§ AVAILABLE DATA:

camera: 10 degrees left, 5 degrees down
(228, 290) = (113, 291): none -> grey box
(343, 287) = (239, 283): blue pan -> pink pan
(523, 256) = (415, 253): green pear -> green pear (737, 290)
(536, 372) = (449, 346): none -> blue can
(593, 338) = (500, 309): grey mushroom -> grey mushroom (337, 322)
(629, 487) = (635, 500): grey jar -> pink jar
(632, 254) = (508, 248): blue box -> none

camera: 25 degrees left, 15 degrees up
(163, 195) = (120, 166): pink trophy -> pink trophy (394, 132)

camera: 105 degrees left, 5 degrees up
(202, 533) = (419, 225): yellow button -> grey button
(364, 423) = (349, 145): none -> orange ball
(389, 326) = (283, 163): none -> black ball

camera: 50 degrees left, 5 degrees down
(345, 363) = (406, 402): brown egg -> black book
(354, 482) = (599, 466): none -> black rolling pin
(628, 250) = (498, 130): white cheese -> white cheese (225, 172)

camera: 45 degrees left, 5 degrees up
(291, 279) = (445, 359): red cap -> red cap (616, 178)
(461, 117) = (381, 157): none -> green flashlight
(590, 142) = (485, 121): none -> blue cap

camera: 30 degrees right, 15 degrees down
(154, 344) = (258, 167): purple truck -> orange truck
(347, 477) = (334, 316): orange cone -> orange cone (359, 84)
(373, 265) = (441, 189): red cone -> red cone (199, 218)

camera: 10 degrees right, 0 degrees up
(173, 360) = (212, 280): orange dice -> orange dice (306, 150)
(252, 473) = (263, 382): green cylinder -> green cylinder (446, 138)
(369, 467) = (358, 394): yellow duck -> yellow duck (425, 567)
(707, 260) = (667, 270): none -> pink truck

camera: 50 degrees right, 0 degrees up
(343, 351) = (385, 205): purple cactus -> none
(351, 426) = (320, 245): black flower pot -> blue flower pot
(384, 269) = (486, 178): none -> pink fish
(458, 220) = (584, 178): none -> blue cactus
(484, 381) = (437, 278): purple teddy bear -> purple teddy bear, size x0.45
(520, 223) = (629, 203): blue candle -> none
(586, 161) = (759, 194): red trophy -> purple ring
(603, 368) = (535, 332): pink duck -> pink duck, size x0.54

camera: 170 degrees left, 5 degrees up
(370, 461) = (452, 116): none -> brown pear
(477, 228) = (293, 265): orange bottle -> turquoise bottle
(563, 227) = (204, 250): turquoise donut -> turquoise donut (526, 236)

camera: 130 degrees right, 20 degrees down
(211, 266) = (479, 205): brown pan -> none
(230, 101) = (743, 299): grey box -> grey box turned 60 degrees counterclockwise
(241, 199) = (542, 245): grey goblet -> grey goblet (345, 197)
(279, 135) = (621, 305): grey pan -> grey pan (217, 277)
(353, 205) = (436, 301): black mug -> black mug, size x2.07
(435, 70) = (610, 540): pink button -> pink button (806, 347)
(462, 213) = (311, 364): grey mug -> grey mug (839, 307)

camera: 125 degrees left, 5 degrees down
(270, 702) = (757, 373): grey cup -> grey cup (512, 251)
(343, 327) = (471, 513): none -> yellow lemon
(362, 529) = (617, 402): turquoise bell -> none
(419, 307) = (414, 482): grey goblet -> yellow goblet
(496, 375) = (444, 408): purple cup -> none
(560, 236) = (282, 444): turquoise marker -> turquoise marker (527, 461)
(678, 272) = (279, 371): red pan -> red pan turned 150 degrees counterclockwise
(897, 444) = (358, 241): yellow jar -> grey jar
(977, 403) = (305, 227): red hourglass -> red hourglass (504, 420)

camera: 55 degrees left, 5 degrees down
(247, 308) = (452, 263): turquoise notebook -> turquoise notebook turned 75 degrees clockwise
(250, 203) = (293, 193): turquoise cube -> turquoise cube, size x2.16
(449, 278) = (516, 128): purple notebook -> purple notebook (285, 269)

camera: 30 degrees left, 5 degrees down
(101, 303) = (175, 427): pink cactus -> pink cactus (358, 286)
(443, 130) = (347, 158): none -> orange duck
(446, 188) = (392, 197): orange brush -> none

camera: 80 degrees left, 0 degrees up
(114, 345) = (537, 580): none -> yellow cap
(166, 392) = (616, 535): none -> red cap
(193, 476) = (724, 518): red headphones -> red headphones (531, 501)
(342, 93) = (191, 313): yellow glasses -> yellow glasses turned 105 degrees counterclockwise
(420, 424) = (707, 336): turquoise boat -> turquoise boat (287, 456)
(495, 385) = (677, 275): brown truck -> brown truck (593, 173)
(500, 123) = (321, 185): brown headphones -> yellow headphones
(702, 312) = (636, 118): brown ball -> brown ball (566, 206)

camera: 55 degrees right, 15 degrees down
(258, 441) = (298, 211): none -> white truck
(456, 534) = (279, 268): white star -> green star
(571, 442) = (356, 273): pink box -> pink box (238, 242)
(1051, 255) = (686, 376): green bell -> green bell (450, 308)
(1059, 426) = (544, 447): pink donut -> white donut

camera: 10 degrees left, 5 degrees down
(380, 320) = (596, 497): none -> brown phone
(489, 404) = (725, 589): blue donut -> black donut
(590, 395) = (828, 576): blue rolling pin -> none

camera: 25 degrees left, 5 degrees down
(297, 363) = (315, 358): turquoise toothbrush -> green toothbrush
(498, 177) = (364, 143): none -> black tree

§ YOUR OBJECTIVE: What you give back must be the stretch above, starting at the line with "(389, 326) = (283, 163): none -> black ball" and ending at the line with "(252, 473) = (263, 382): green", copied exactly.

§ RESULT OF THE TASK:
(389, 326) = (283, 163): none -> black ball

camera: 50 degrees left, 5 degrees down
(345, 363) = (406, 402): brown egg -> black book
(354, 482) = (599, 466): none -> black rolling pin
(628, 250) = (498, 130): white cheese -> white cheese (225, 172)

camera: 45 degrees left, 5 degrees up
(291, 279) = (445, 359): red cap -> red cap (616, 178)
(461, 117) = (381, 157): none -> green flashlight
(590, 142) = (485, 121): none -> blue cap

camera: 30 degrees right, 15 degrees down
(154, 344) = (258, 167): purple truck -> orange truck
(347, 477) = (334, 316): orange cone -> orange cone (359, 84)
(373, 265) = (441, 189): red cone -> red cone (199, 218)

camera: 10 degrees right, 0 degrees up
(173, 360) = (212, 280): orange dice -> orange dice (306, 150)
(252, 473) = (263, 382): green cylinder -> green cylinder (446, 138)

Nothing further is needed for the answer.